» TASK ITEM: Beginning at the line that contains "cyan cross: (476, 1247) -> (198, 505), moved", repeat each line exactly through the last one of the records below, and leave out the pictures.

--- START ---

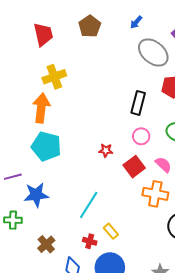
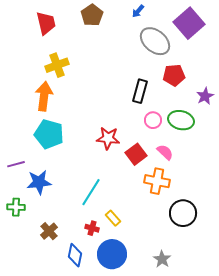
pink circle: (141, 136) -> (153, 120), moved
red star: (106, 150) -> (108, 138), size x1.6

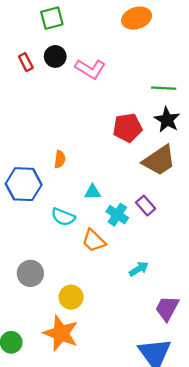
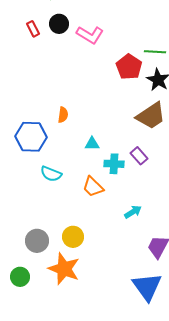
red pentagon: (128, 128) -> (129, 67), moved, turned -30
cyan cross: (117, 215) -> (114, 164), turned -30
cyan semicircle: (63, 217) -> (51, 174), moved
gray circle: (30, 273) -> (37, 241), moved

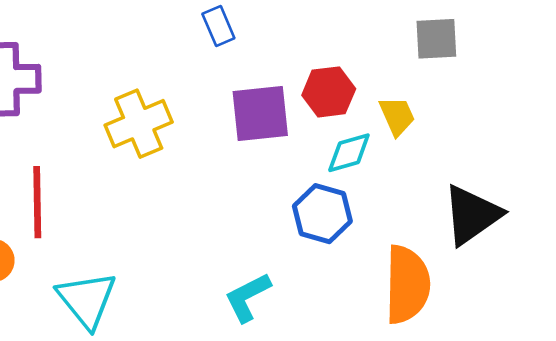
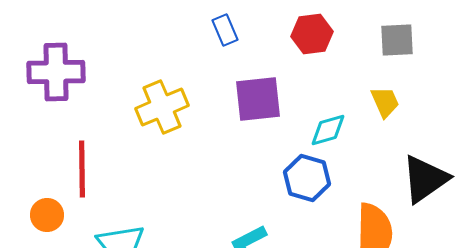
red hexagon: (329, 92) -> (312, 34), moved
yellow trapezoid: (397, 116) -> (385, 102), moved

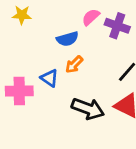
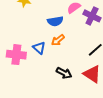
black arrow: (88, 109) -> (64, 73), size x0.7

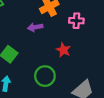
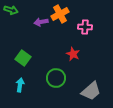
purple arrow: (35, 27) -> (41, 22), moved

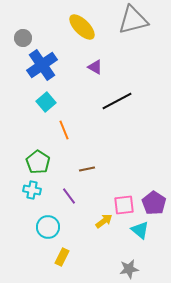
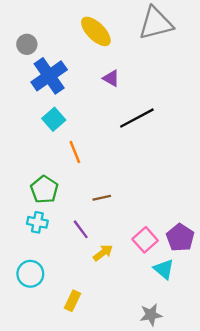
pink square: (124, 205) -> (145, 240), turned -35
yellow arrow: (104, 221) -> (103, 253), moved
cyan circle: (48, 227) -> (30, 274), moved

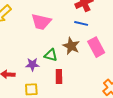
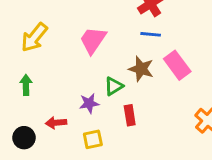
pink trapezoid: (41, 22) -> (93, 40), turned 120
green triangle: (51, 55) -> (114, 86), turned -40

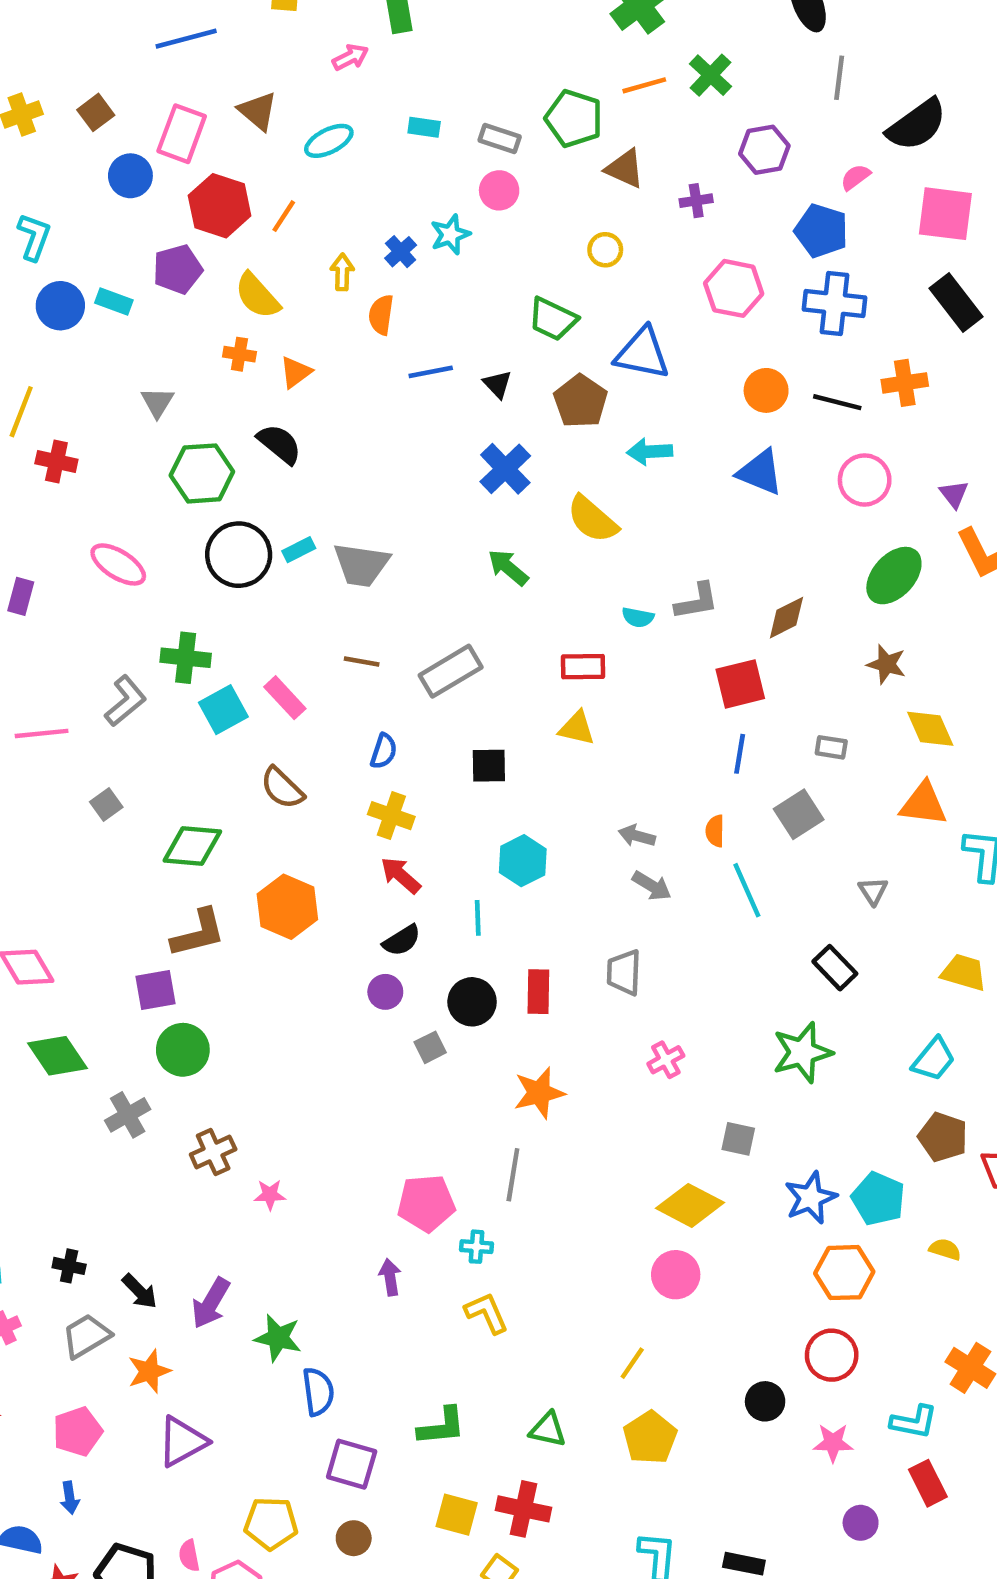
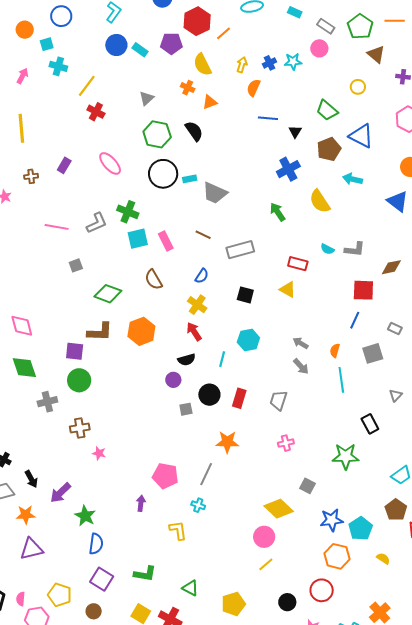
cyan cross: (476, 1247) -> (198, 505), moved
yellow line: (632, 1363) -> (266, 564), moved

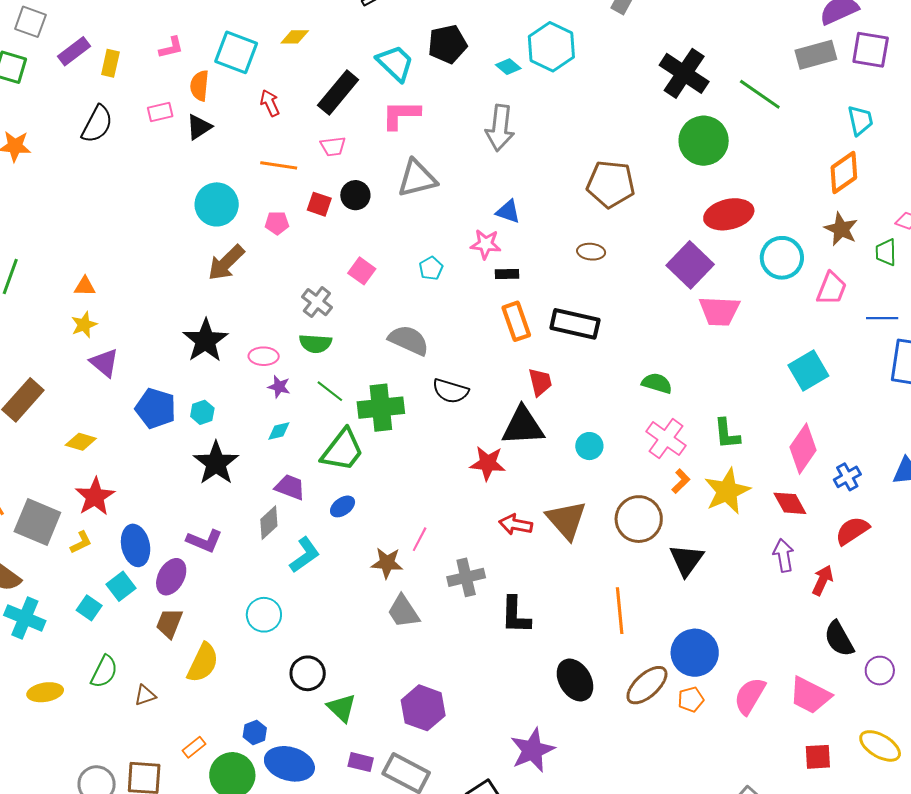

--- END ---

» ANSWER TO THIS EXERCISE:
cyan cross: (476, 1247) -> (198, 505), moved
yellow line: (632, 1363) -> (266, 564), moved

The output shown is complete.